What is being asked — Go through the entries below and give the number of lines that have the string "none", and only that.

Revision tracking records:
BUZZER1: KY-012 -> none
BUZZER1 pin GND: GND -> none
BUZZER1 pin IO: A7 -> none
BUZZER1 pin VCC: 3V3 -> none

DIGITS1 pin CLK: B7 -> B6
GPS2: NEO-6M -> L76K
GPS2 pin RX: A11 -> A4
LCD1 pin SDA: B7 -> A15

Finished task — 4